>>>

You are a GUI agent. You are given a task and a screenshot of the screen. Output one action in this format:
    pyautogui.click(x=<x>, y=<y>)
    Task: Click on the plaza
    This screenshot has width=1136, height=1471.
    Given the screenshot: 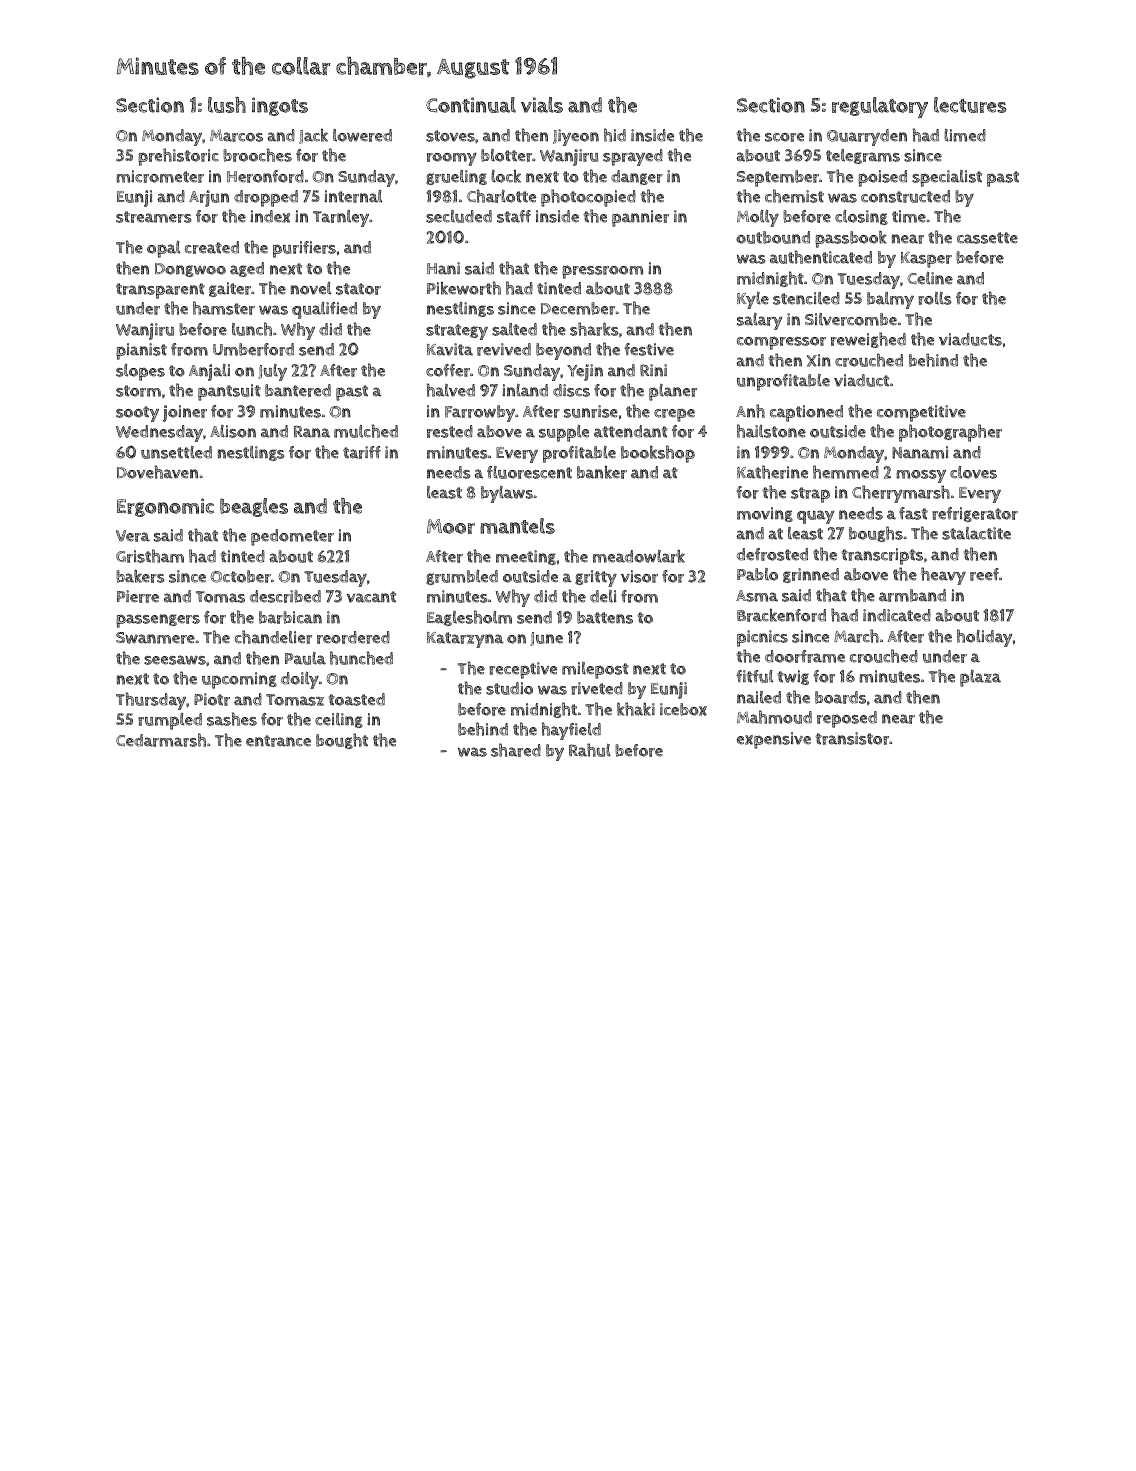 What is the action you would take?
    pyautogui.click(x=980, y=678)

<<<

* **Yönerge**
Verinin başından "This screenshot has" ifadesini içeren satıra kadar uzanan bölümü, iki ucu da dahil ederek boş satırlar olmadan numaralı bir liste hâlinde düzenleyiniz. Yalnızca bu satırları veriniz.

* **Yanıt**
1. You are a GUI agent. You are given a task and a screenshot of the screen. Output one action in this format:
2.     pyautogui.click(x=<x>, y=<y>)
3.     Task: Click on the plaza
4.     This screenshot has width=1136, height=1471.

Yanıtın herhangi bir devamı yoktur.